----- Listed entries

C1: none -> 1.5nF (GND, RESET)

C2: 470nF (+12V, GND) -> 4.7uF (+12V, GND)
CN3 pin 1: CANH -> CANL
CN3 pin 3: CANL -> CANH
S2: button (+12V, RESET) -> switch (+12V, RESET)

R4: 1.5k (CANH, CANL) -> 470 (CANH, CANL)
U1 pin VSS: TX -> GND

----------
----- Listed entries

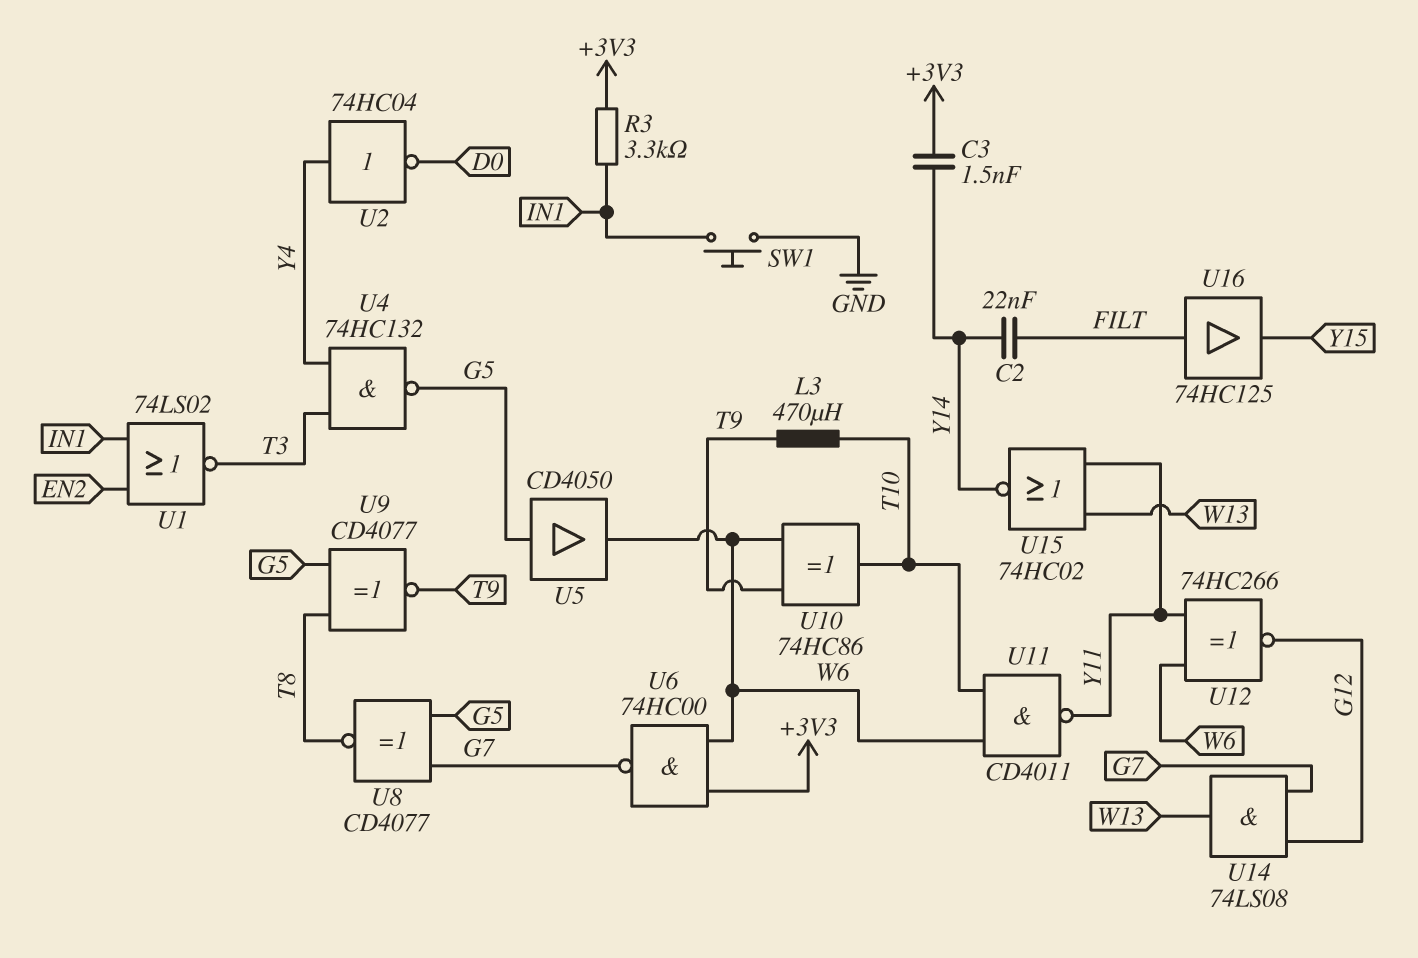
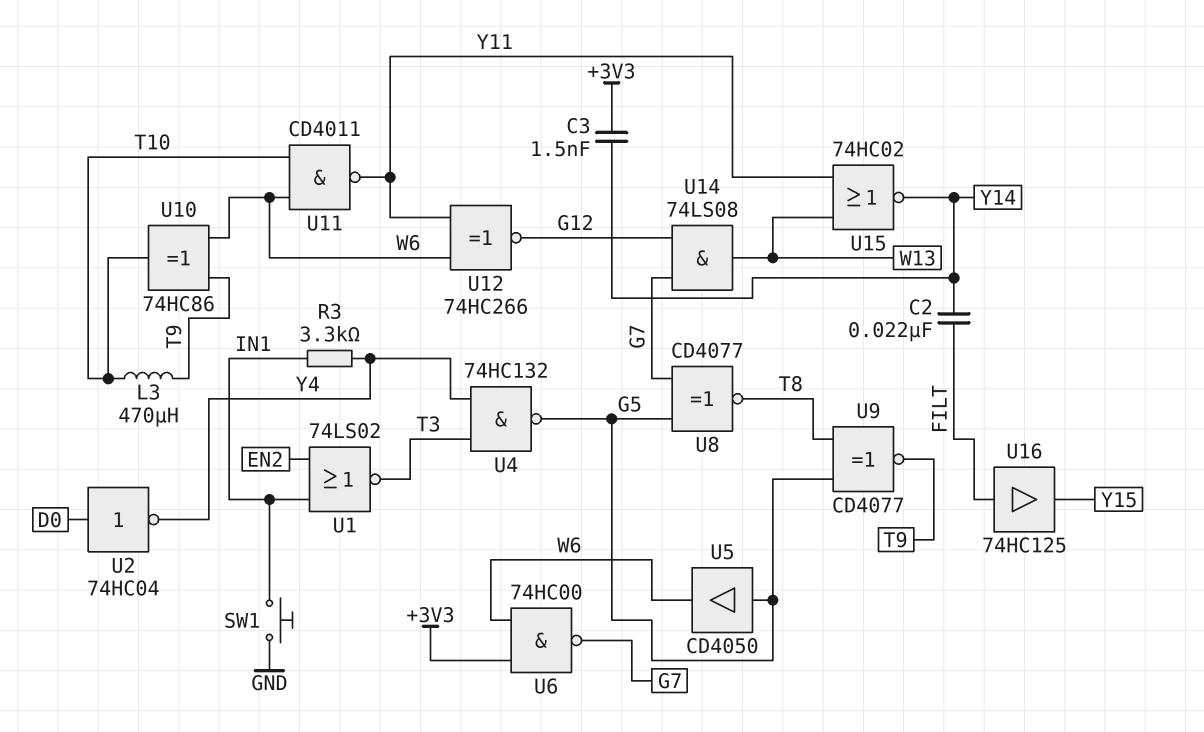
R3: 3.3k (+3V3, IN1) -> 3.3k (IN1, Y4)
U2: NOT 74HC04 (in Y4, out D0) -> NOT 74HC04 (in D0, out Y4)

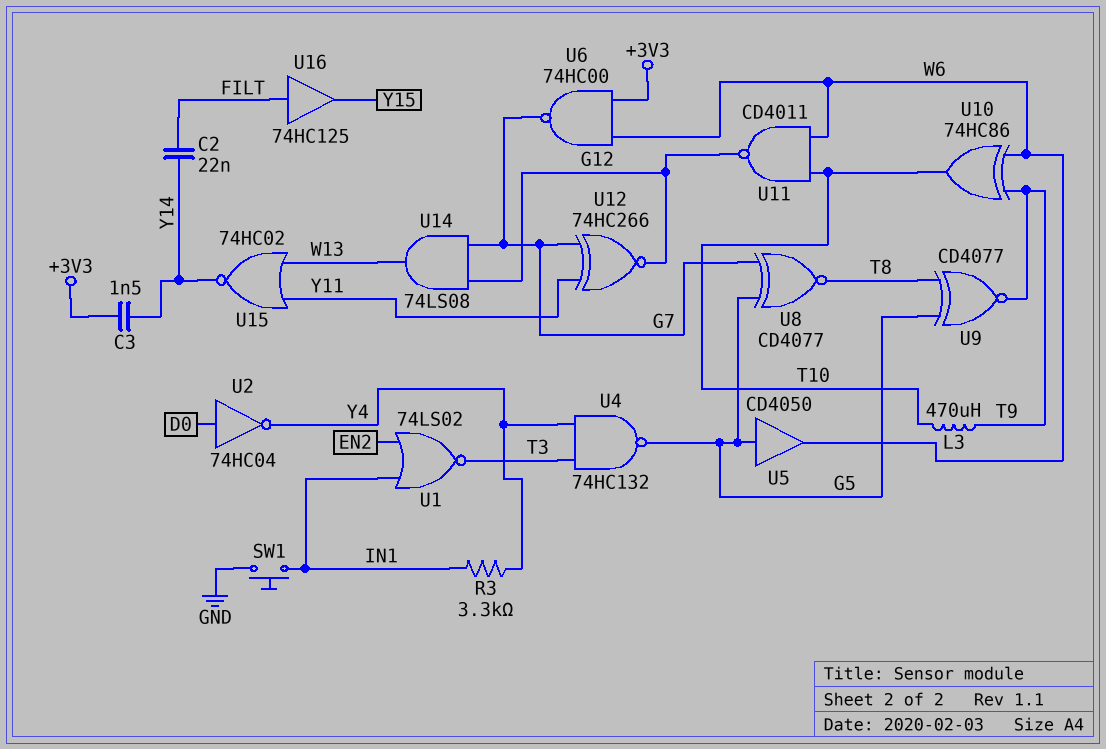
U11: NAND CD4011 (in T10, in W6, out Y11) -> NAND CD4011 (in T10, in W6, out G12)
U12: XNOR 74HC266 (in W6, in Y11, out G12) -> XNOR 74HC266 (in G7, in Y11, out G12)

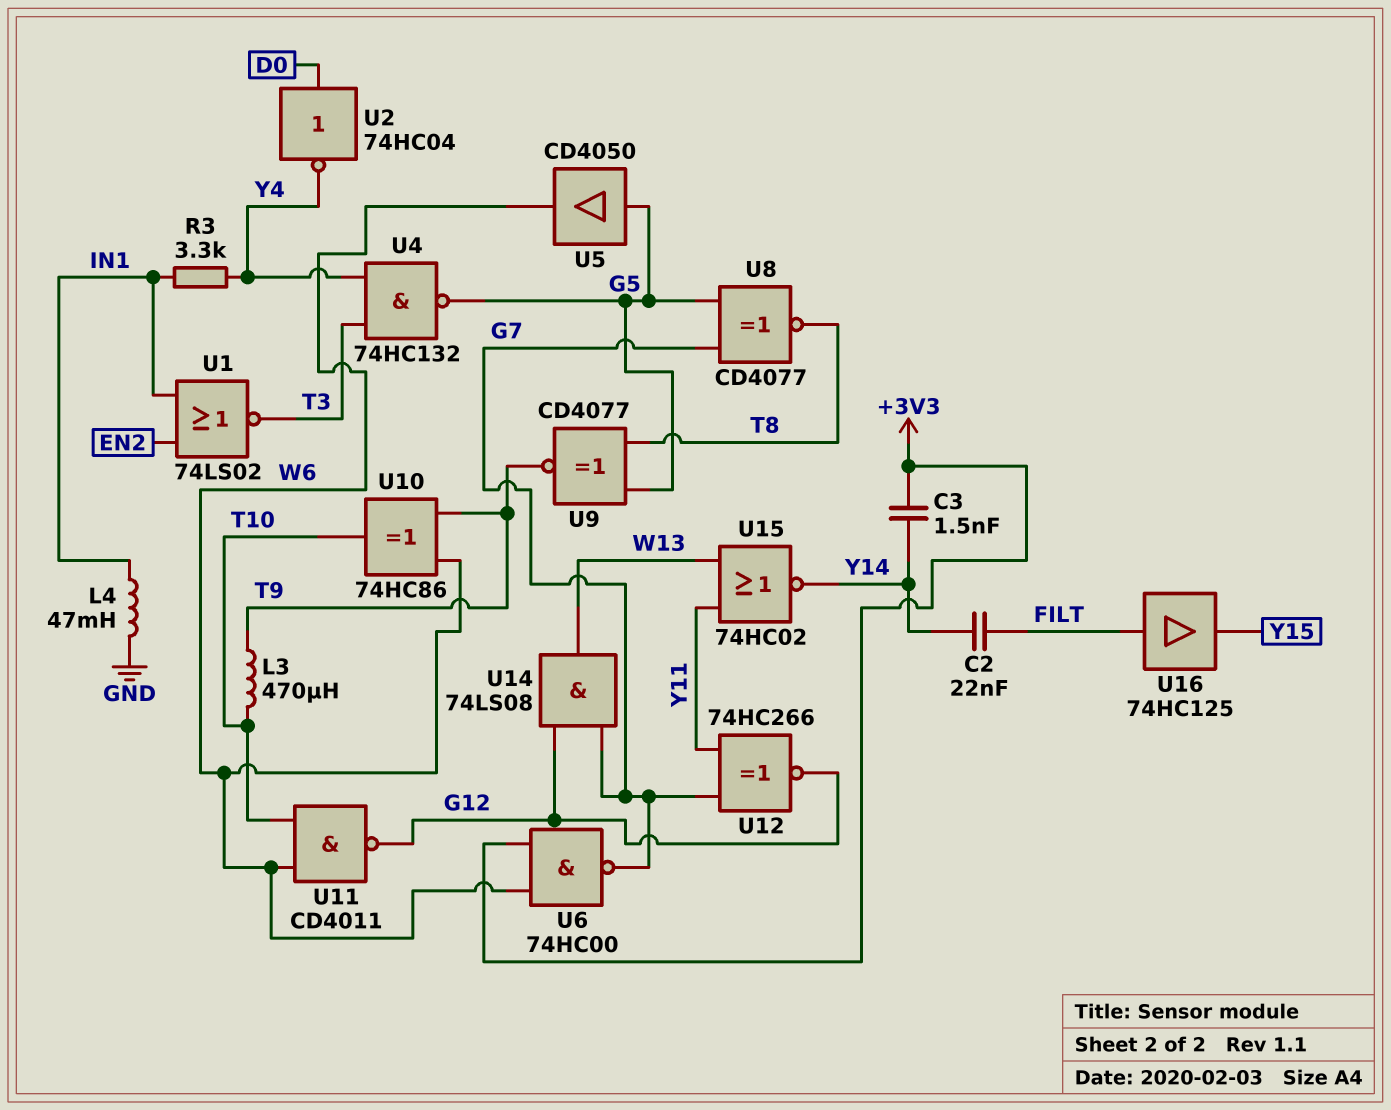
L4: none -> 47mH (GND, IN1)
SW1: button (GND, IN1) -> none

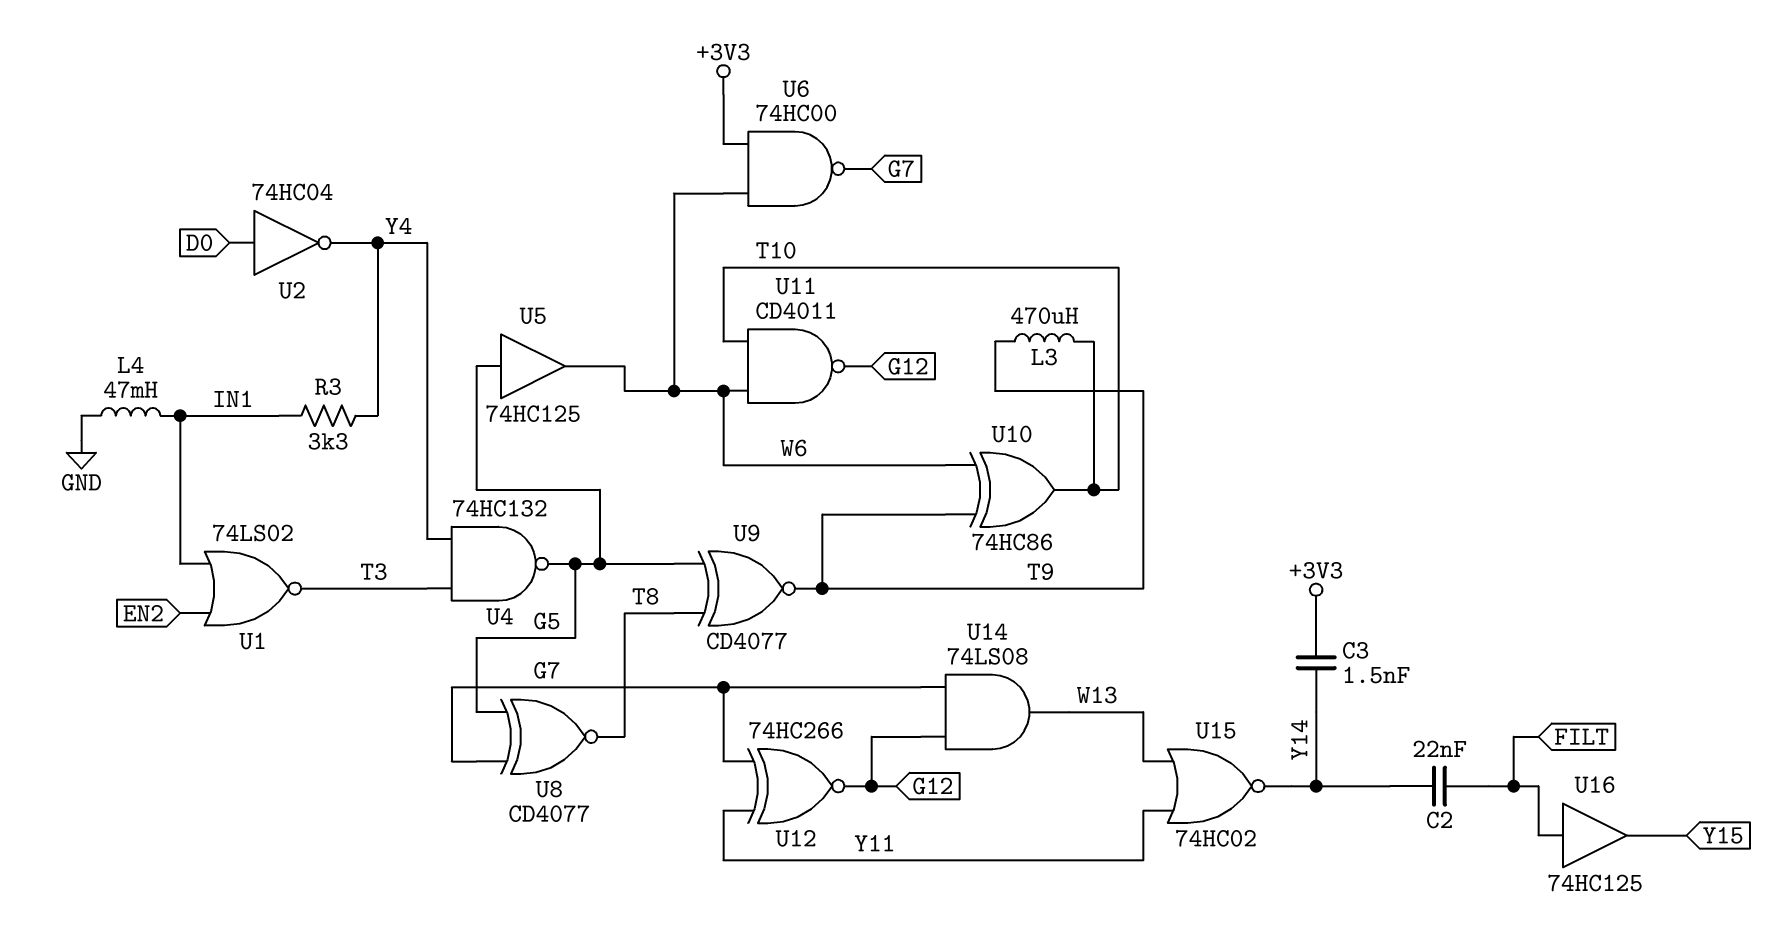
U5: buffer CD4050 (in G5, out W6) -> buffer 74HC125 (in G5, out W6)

----------

**Assignment**
Make an exact copy of the lines above, beginning with the line with "SW1: button (GND, IN1) -> none" and ending with the line with "U5: buffer CD4050", and keep the pictures out of it.

**Exercise answer**
SW1: button (GND, IN1) -> none

U5: buffer CD4050 (in G5, out W6) -> buffer 74HC125 (in G5, out W6)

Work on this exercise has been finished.